§ Instruction: Scan the data below and report how many lines include the word "white". Nothing else is wanted.

§ Data in this exercise:
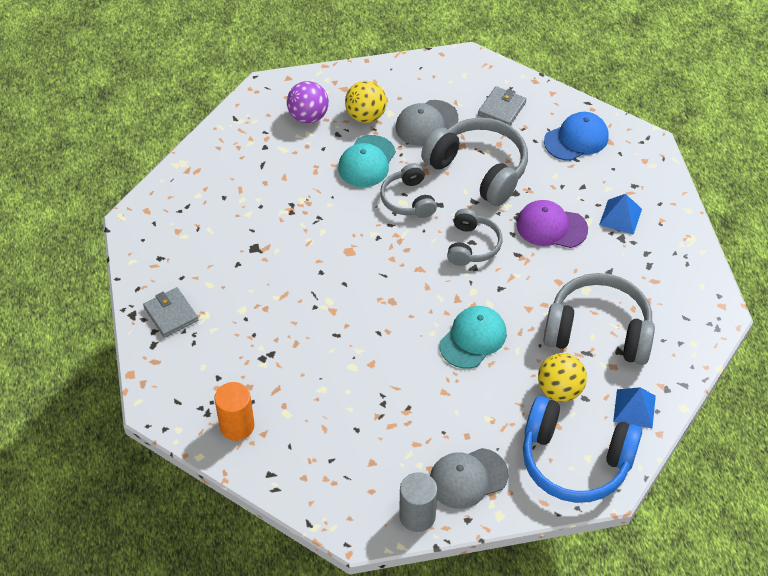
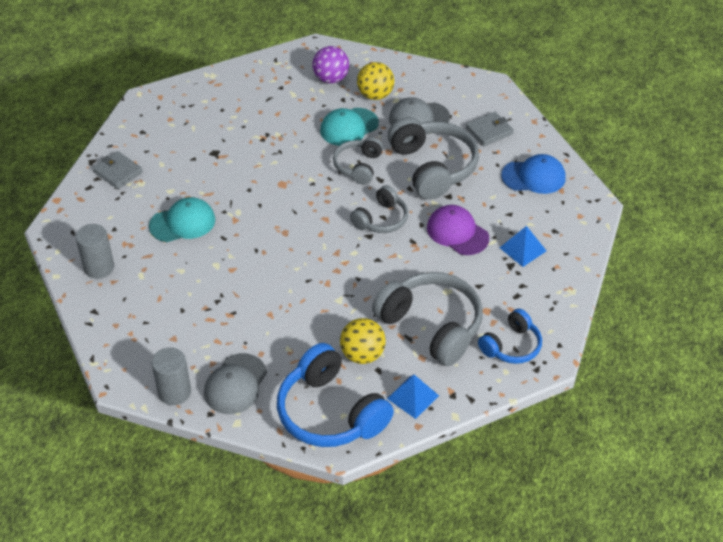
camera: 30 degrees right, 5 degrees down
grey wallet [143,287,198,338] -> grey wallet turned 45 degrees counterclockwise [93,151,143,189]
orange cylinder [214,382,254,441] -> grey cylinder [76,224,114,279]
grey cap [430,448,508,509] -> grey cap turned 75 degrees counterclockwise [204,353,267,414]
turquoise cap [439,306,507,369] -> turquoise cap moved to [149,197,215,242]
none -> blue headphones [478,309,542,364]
==
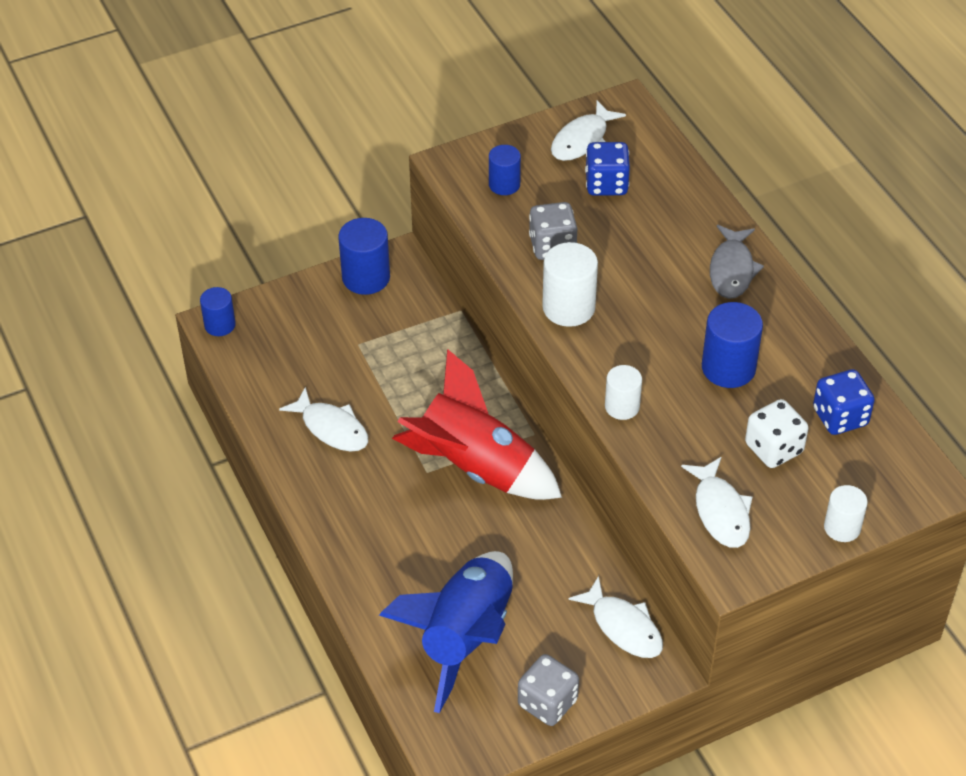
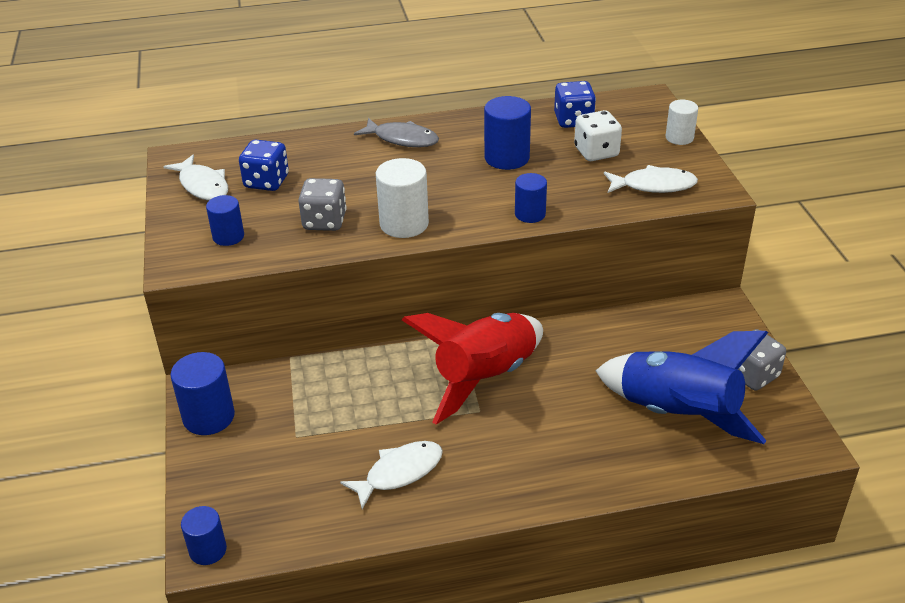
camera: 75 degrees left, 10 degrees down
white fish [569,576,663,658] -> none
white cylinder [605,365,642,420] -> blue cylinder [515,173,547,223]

§ Answer for the task: 2